WORK TO BE COMPLETED
Would you retype the listing below word for word, without any of its pictures?

** Opening RECORDS FOR THE TASK block **

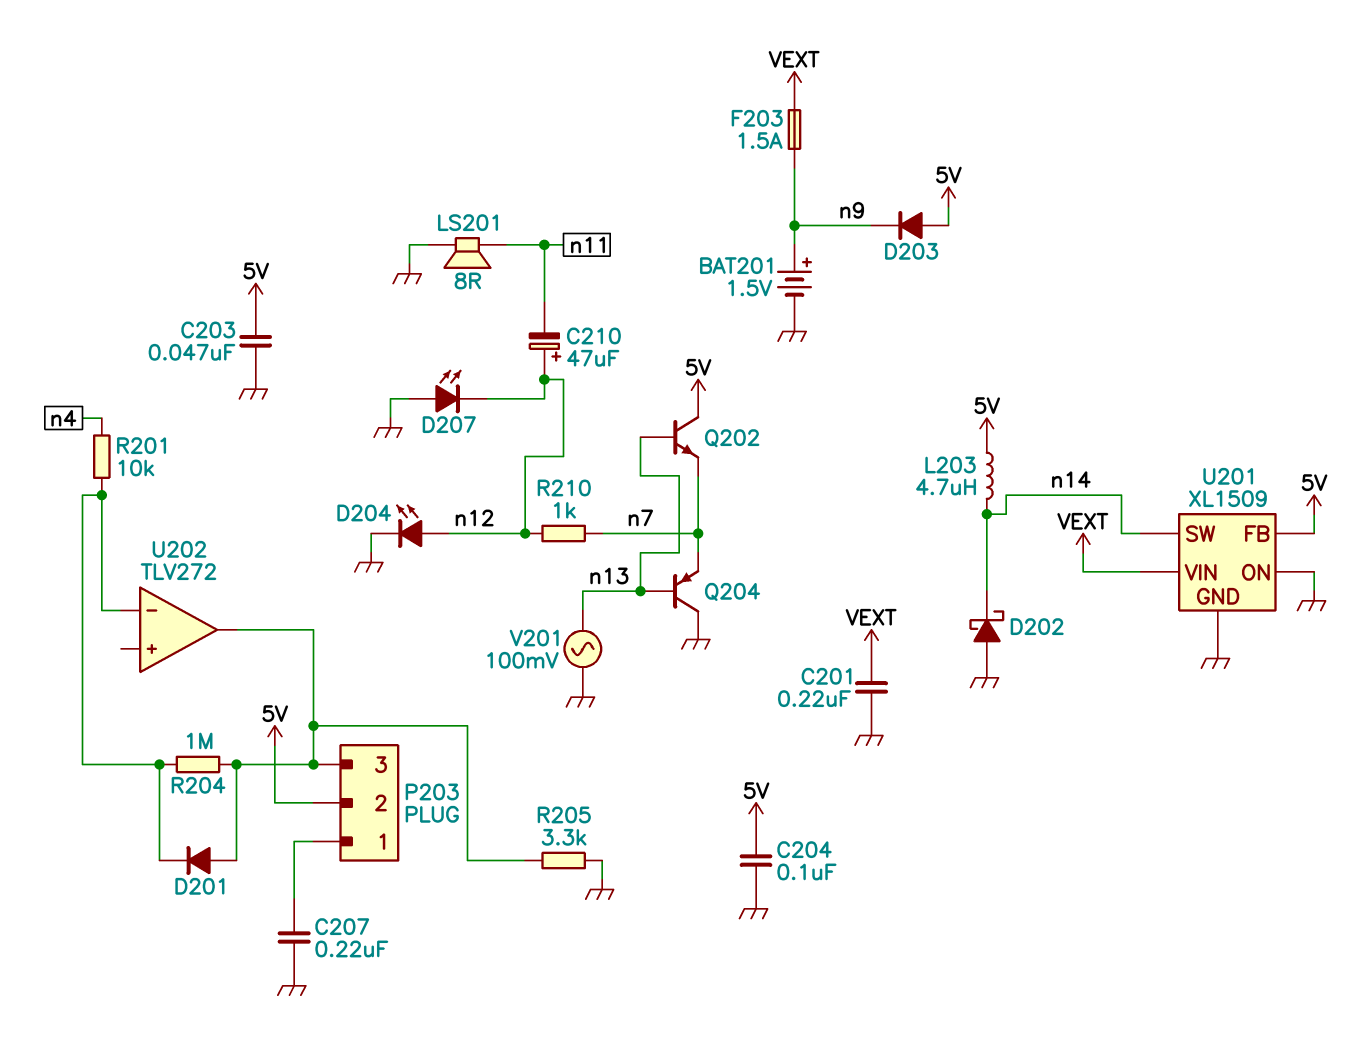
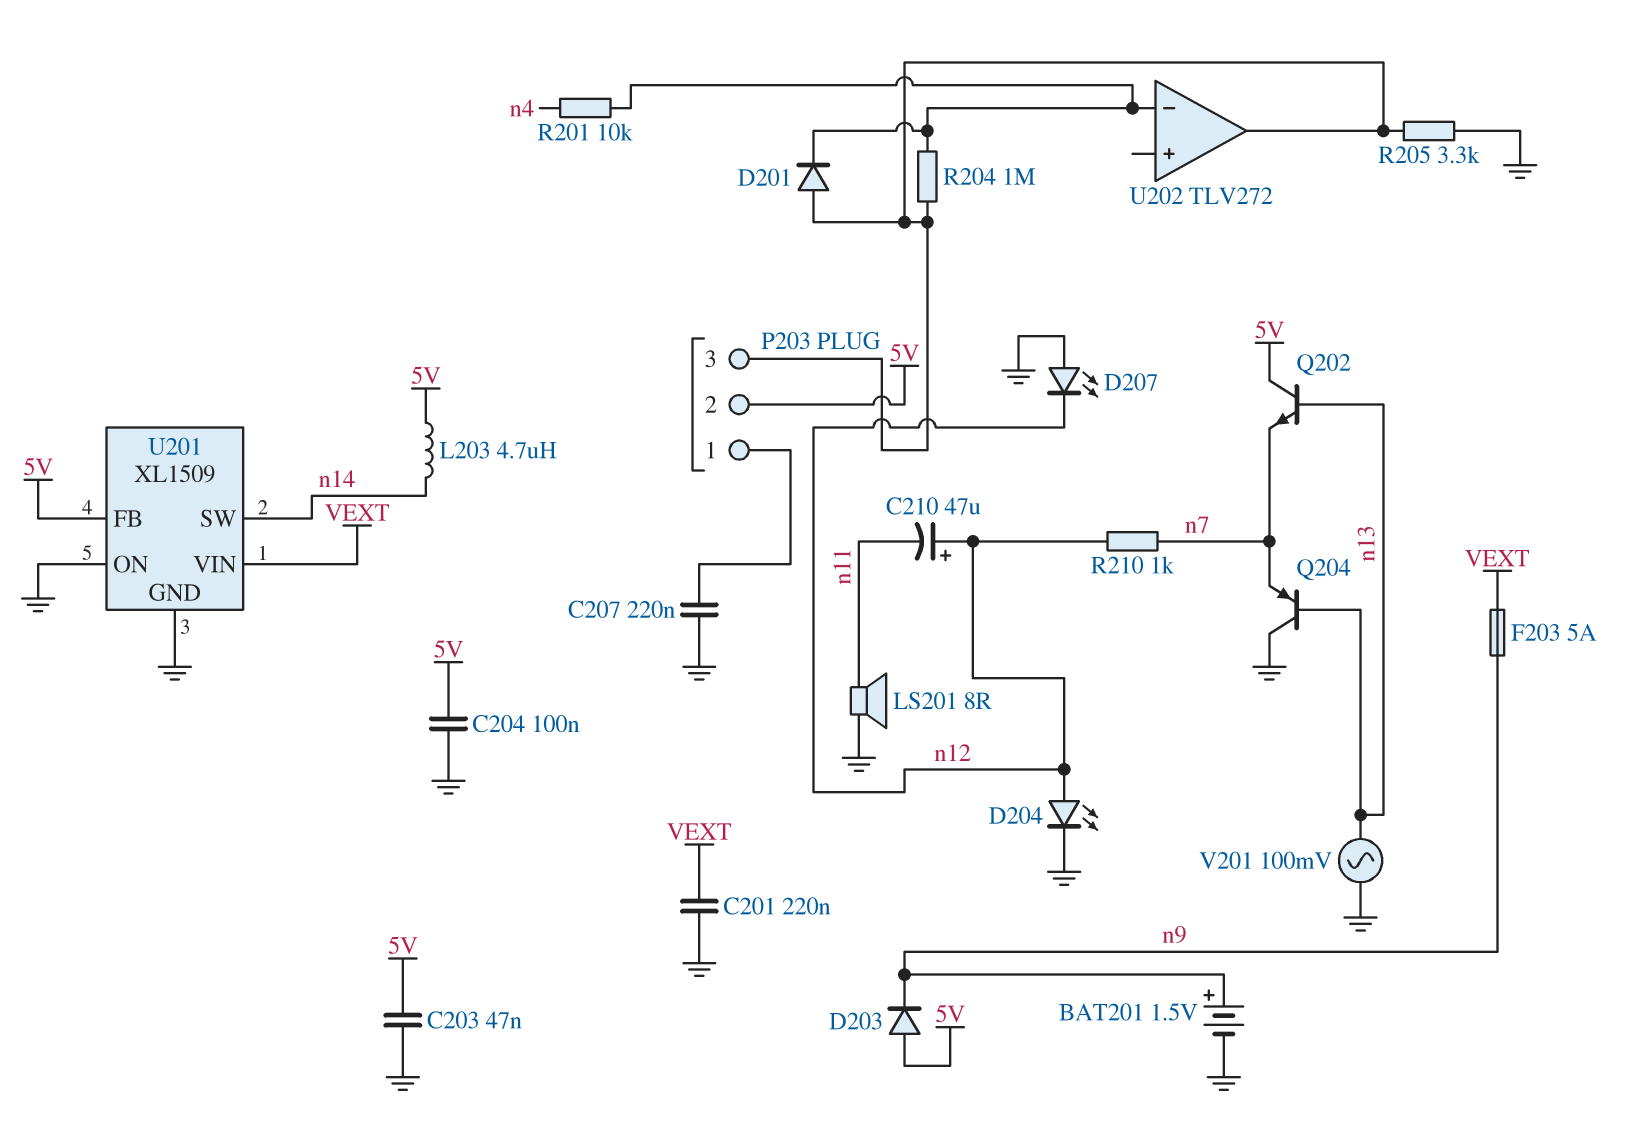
D202: schottky (A GND, K n14) -> none
F203: 1.5A (VEXT, n9) -> 5A (VEXT, n9)

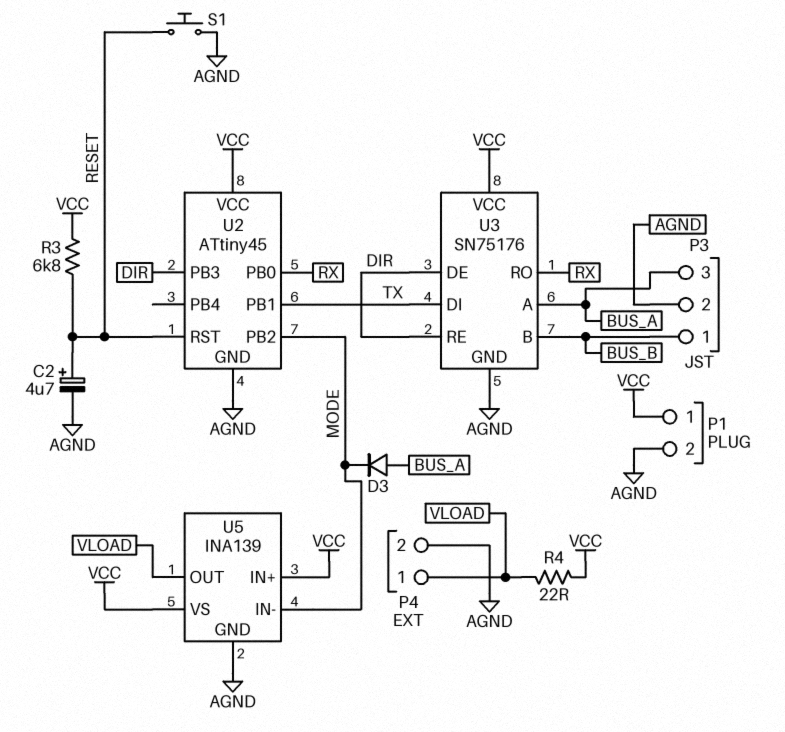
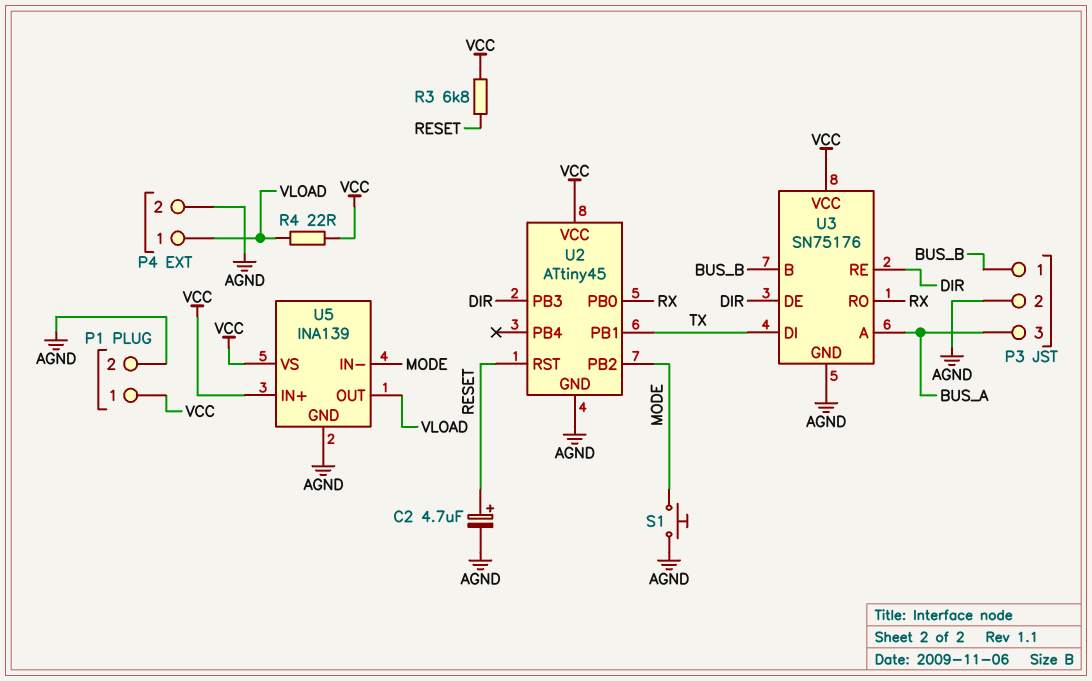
D3: diode (A BUS_A, K MODE) -> none
S1: button (AGND, RESET) -> button (AGND, MODE)

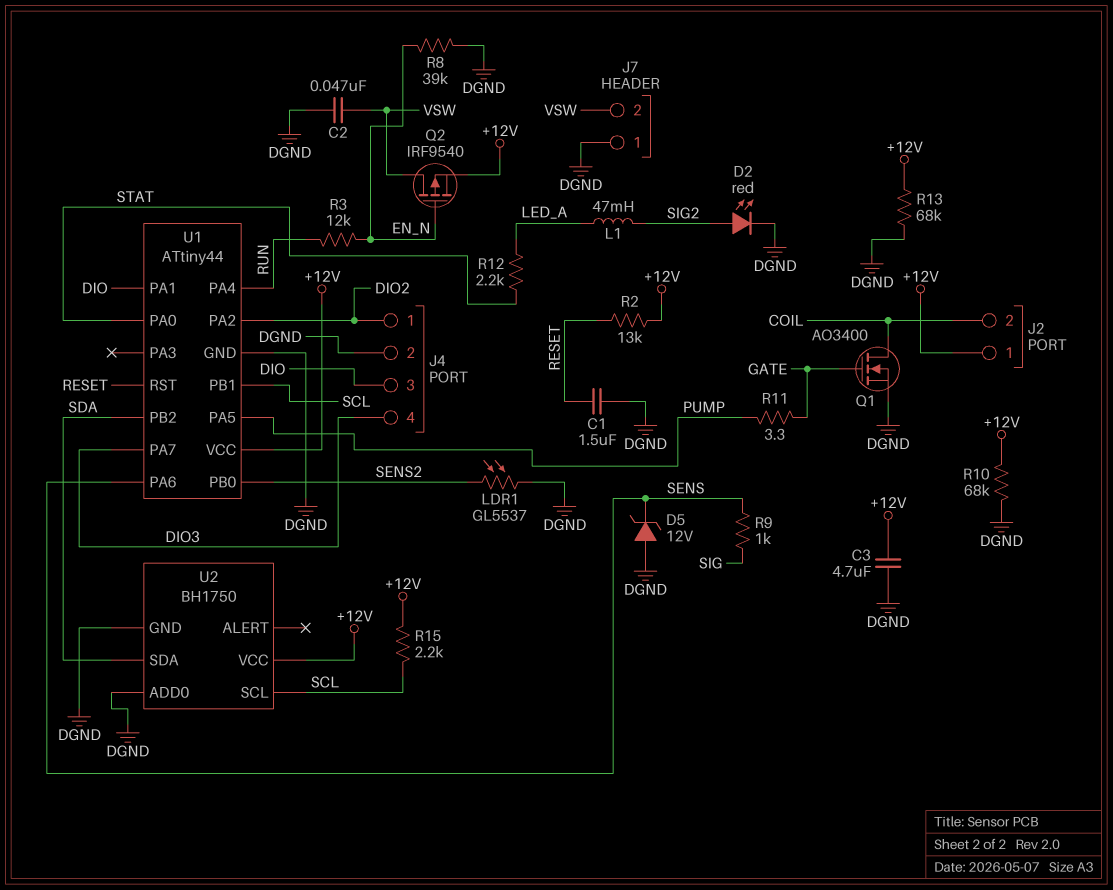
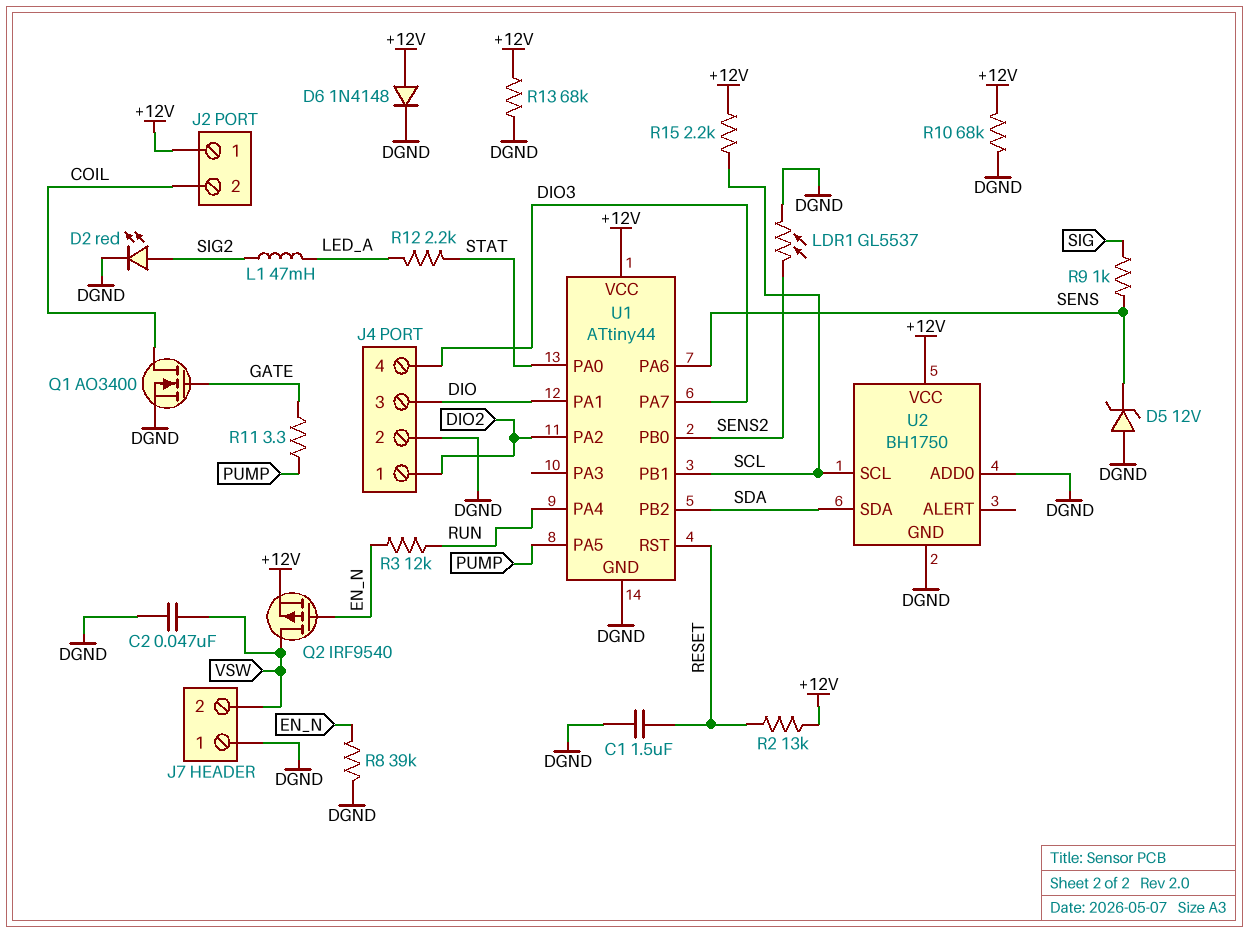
C3: 4.7uF (+12V, DGND) -> none
D6: none -> diode 1N4148 (A +12V, K DGND)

** Closing RECORDS FOR THE TASK block **

RESULT OF THIS EXERCISE
D202: schottky (A GND, K n14) -> none
F203: 1.5A (VEXT, n9) -> 5A (VEXT, n9)

D3: diode (A BUS_A, K MODE) -> none
S1: button (AGND, RESET) -> button (AGND, MODE)

C3: 4.7uF (+12V, DGND) -> none
D6: none -> diode 1N4148 (A +12V, K DGND)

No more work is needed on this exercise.